┌──

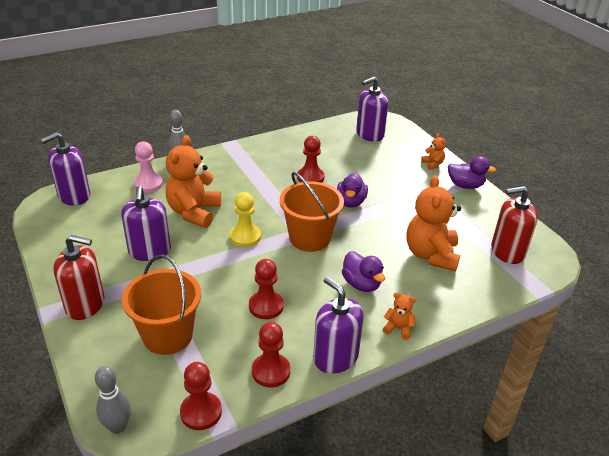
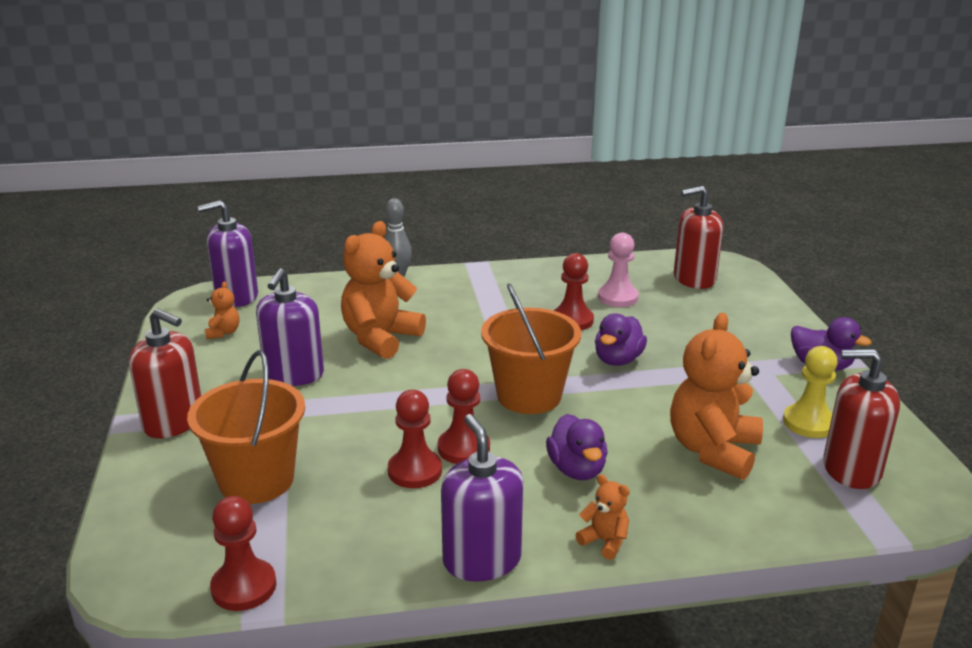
camera: 20 degrees right, 10 degrees down
grey bowling pin [95,366,131,434] -> none
pink pawn [134,142,163,193] -> pink pawn moved to [598,233,639,307]
yellow pawn [230,192,261,247] -> yellow pawn moved to [783,346,838,438]
red pawn [252,322,290,387] -> red pawn moved to [438,369,490,464]
purple soap dispenser [356,77,389,142] -> red soap dispenser [674,186,724,289]
orange teddy bear [421,133,446,170] -> orange teddy bear moved to [205,281,239,339]

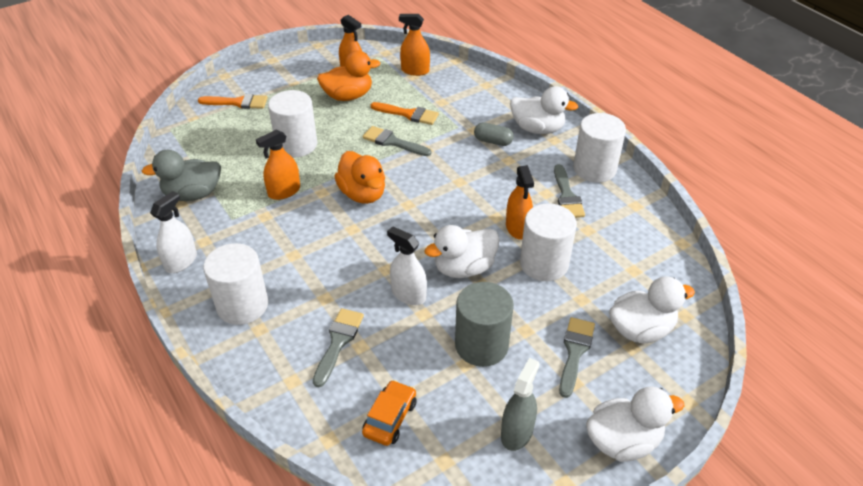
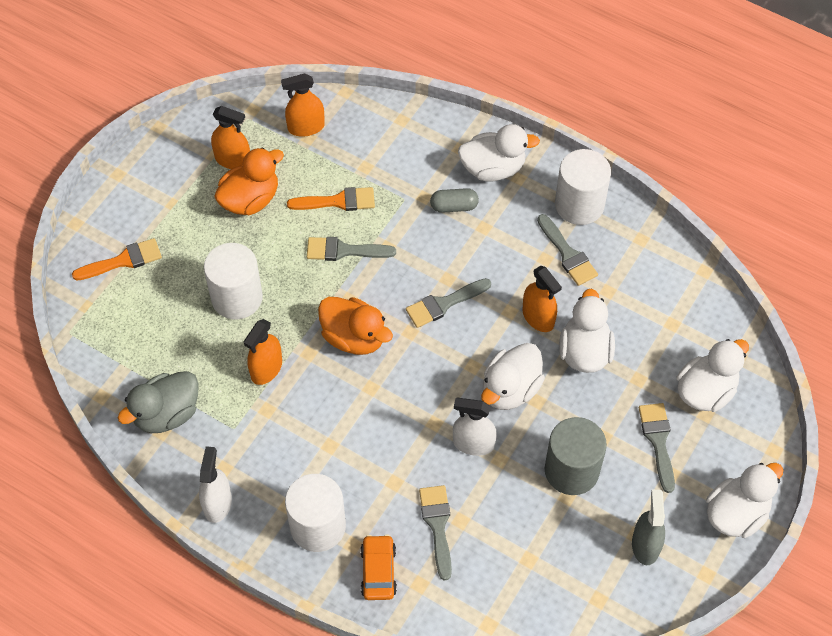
camera: 25 degrees left, 15 degrees up
orange car [362,380,416,446] -> orange car moved to [360,534,397,600]
white cylinder [520,203,577,281] -> white duck [559,289,615,373]
none -> grey brush [406,278,491,328]

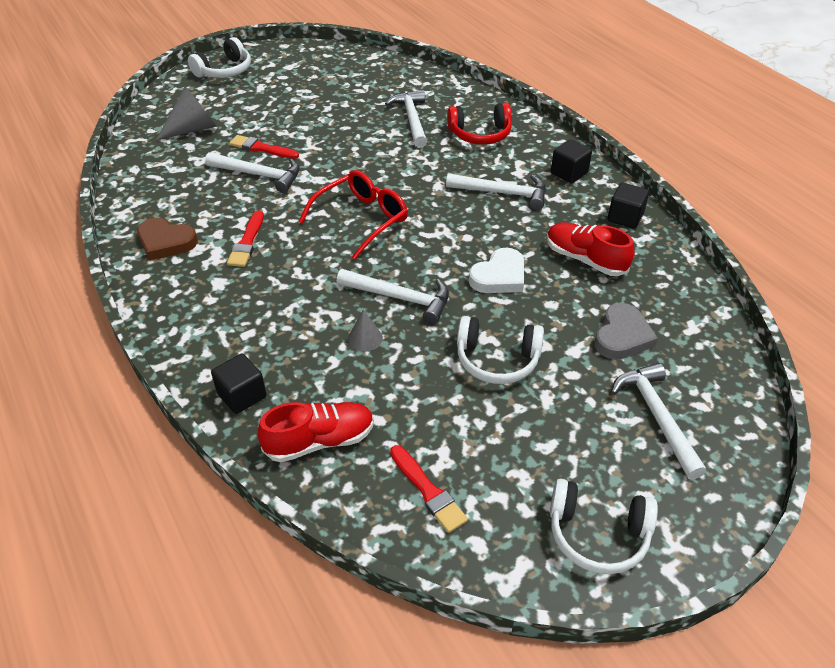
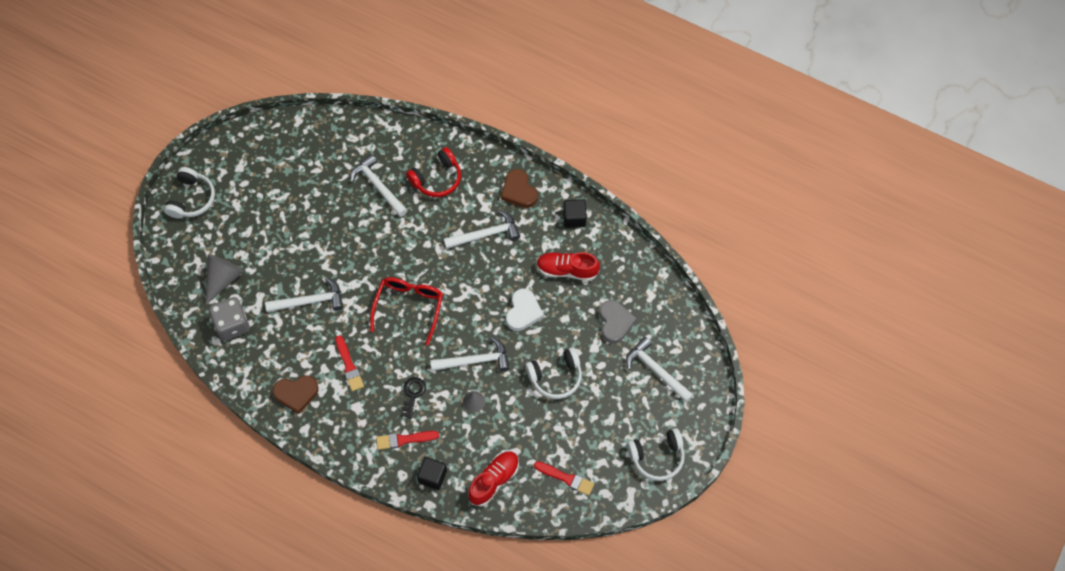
camera: 30 degrees left, 20 degrees up
red brush [229,135,299,159] -> red brush moved to [376,431,439,450]
black cube [551,140,592,183] -> brown heart [501,169,538,208]
none -> grey dice [209,297,250,341]
none -> black key [401,377,426,419]

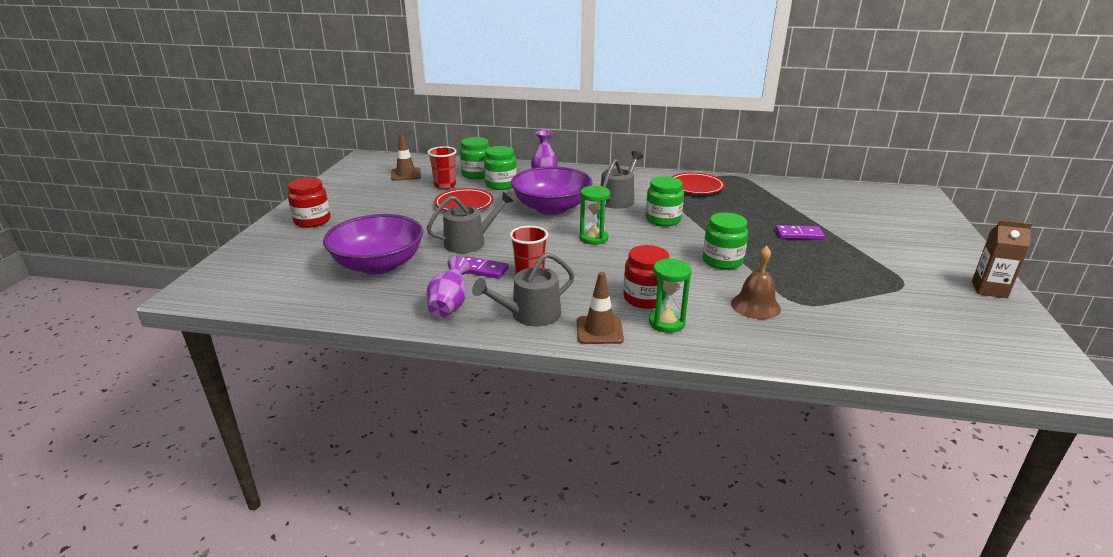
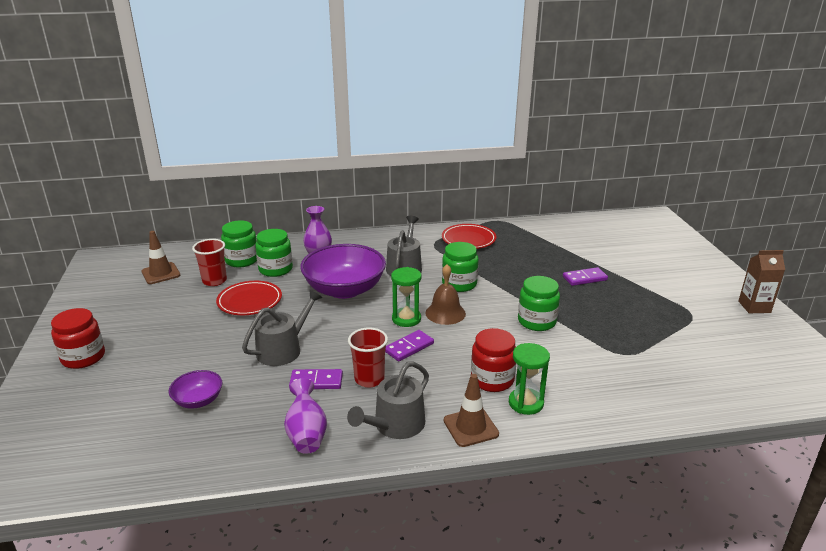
camera: 20 degrees left, 0 degrees up
purple bowl [323,214,423,275] -> purple bowl [169,370,222,409], size x0.48
brown bell [731,246,781,319] -> brown bell moved to [425,264,466,325]
none -> purple domino [385,330,434,361]

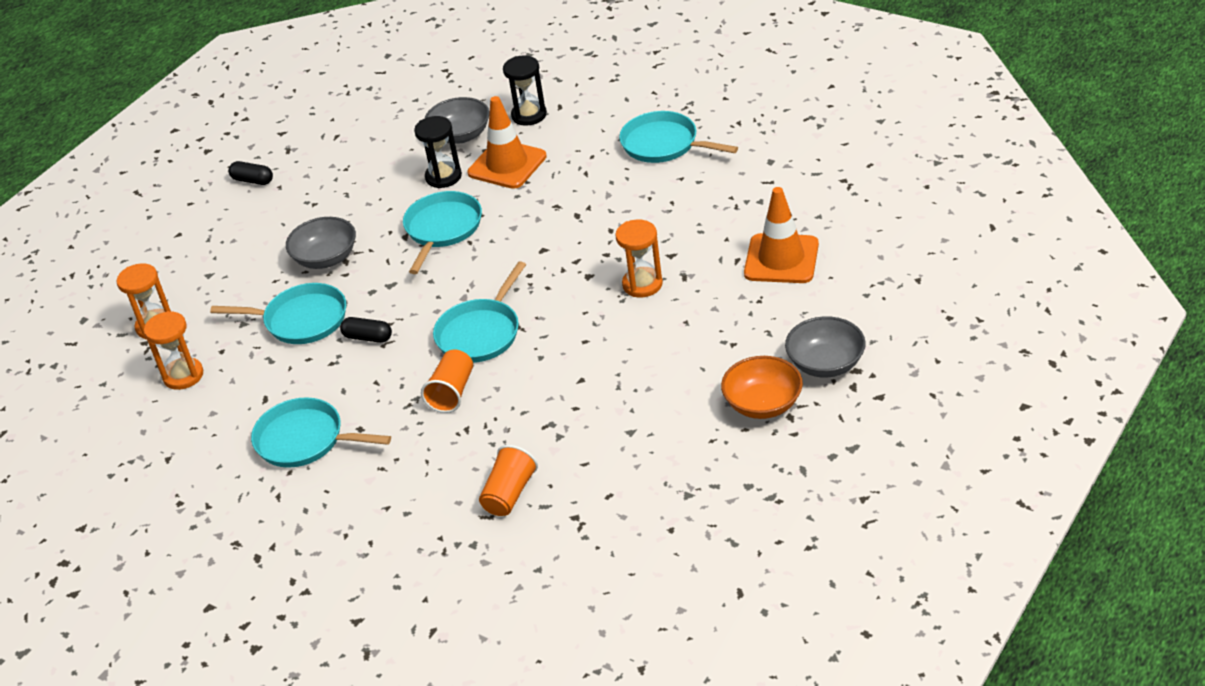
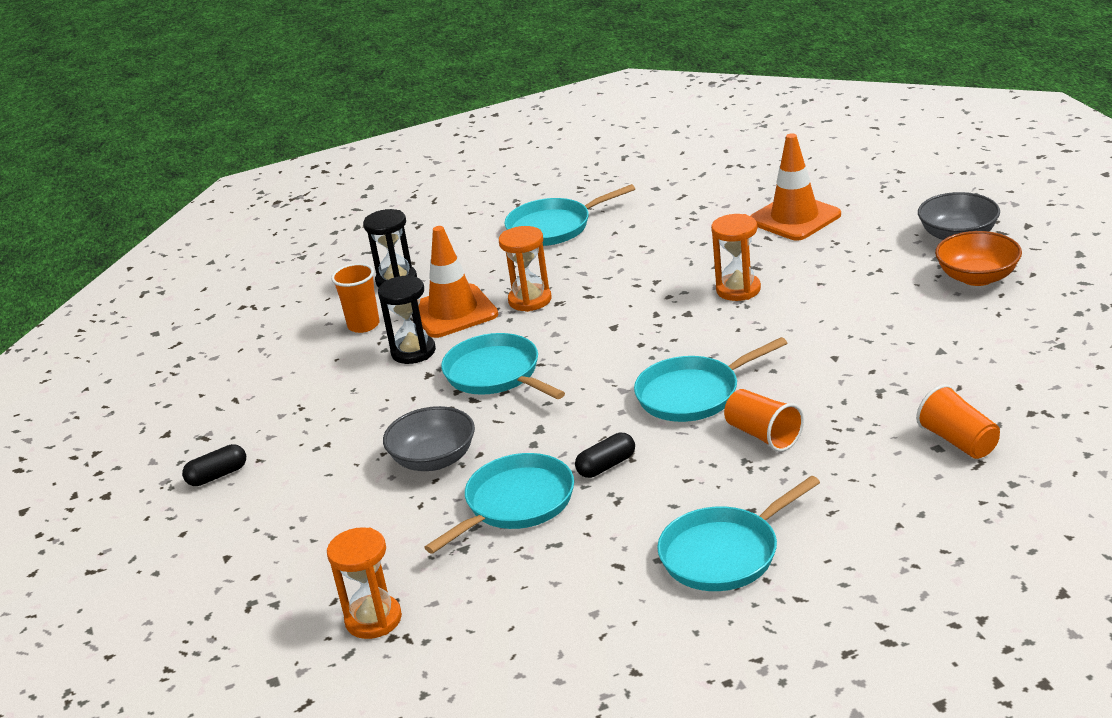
camera: 55 degrees left, 10 degrees down
orange hourglass [144,311,203,390] -> orange hourglass moved to [499,226,551,312]
grey bowl [424,97,490,144] -> orange cup [331,263,380,333]
turquoise pan [433,261,526,363] -> turquoise pan turned 90 degrees clockwise [634,337,787,422]

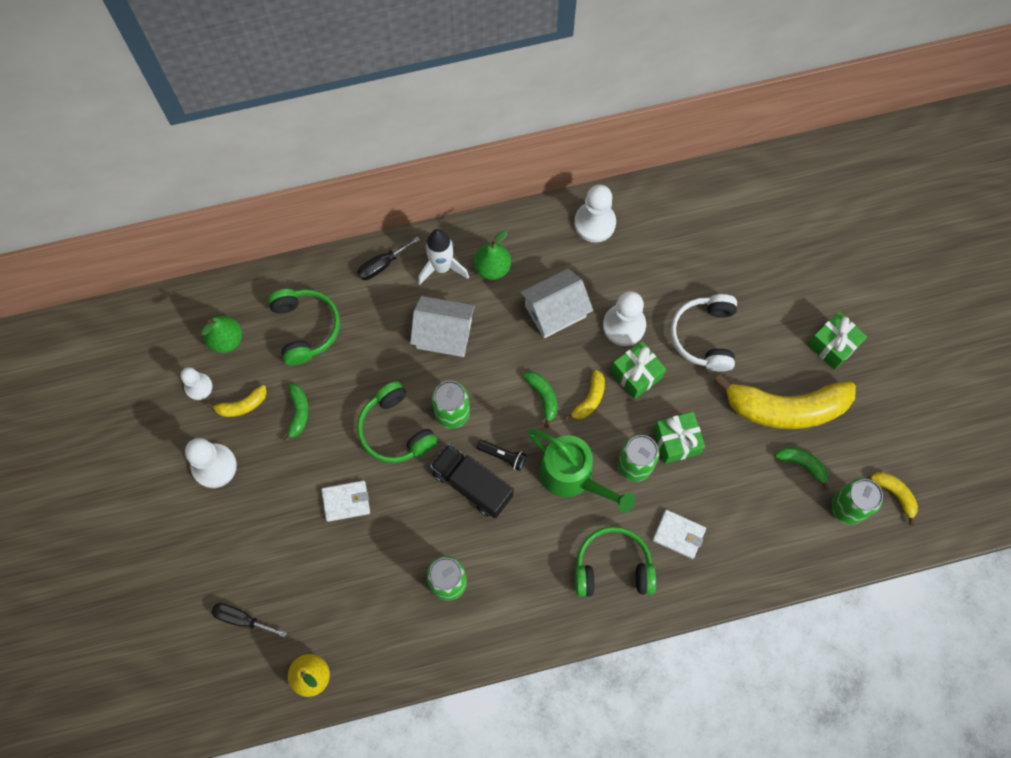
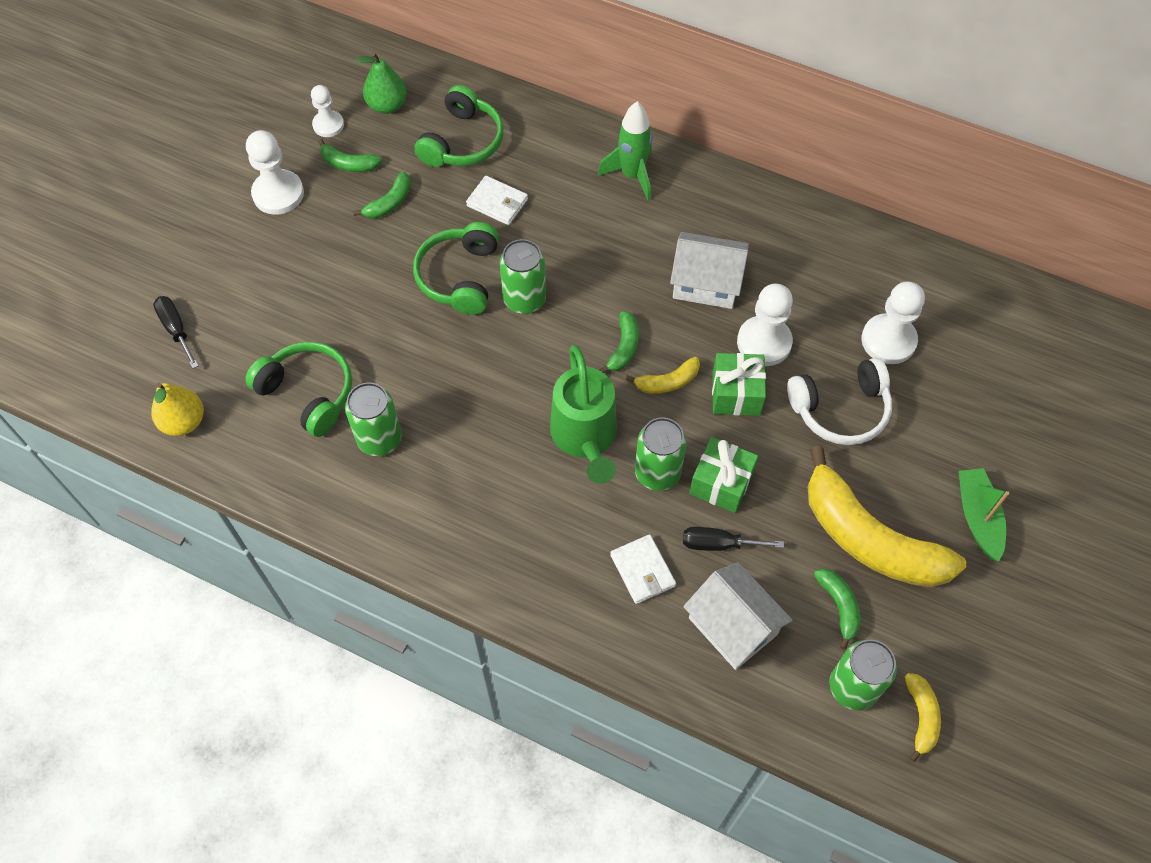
camera: 40 degrees right, 10 degrees down
yellow banana [207,385,267,417] -> green banana [318,139,382,172]
white wallet [321,481,370,522] -> white wallet moved to [466,176,528,225]
black screwdriver [357,236,420,280] -> black screwdriver moved to [683,527,784,551]
white house [410,296,475,357] -> white house moved to [683,562,793,670]
white rocket [418,229,469,285] -> green rocket [598,102,652,201]
black truck [430,444,513,518] -> none
green pear [474,230,511,280] -> none
black flashlight [477,440,527,471] -> none
white pawn [574,184,616,242] -> white pawn moved to [861,281,925,364]
green headphones [575,526,656,597] -> green headphones moved to [245,342,352,437]
white headphones [671,294,737,372] -> white headphones turned 150 degrees counterclockwise [787,358,892,445]
green gift [807,311,867,370] -> green boat [958,468,1009,562]

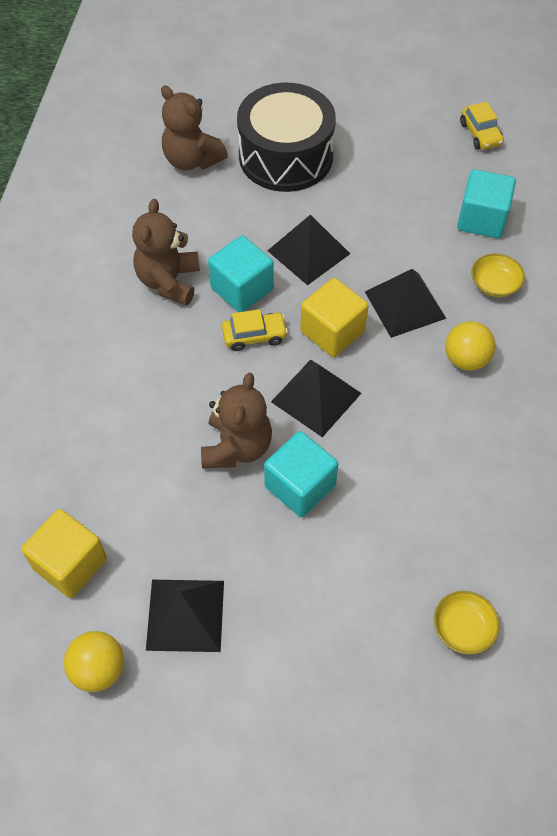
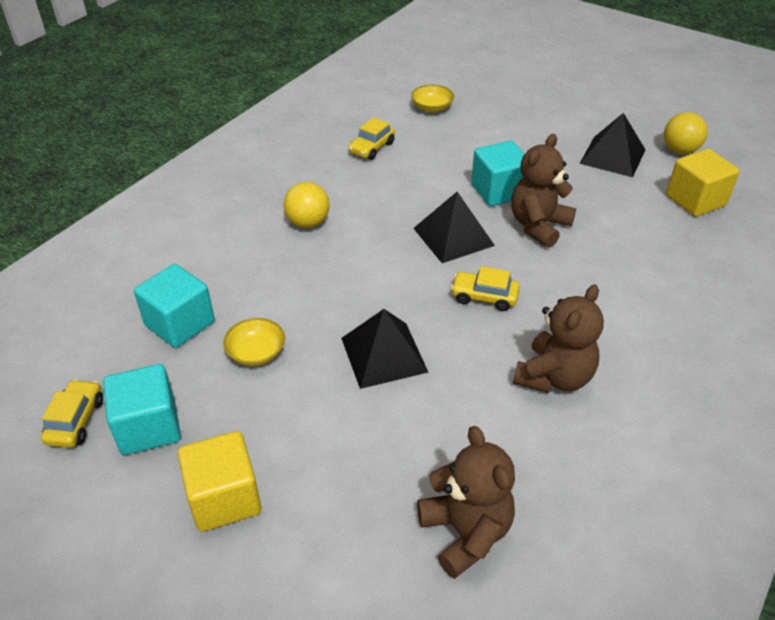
camera: 155 degrees left, 15 degrees down
turquoise cube [208,236,274,312] -> turquoise cube moved to [103,364,181,455]
black drum [237,83,336,192] -> none
yellow cube [300,278,369,357] -> yellow cube moved to [178,431,261,532]
black pyramid [365,269,447,338] -> none
yellow bowl [471,253,525,297] -> yellow bowl moved to [223,318,285,366]
none -> yellow car [348,117,395,160]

└──

If a line of the data above contains "purple", copy it out.

### ANSWER
purple soap dispenser [356,77,389,142] -> red soap dispenser [674,186,724,289]
purple bowl [323,214,423,275] -> purple bowl [169,370,222,409], size x0.48
none -> purple domino [385,330,434,361]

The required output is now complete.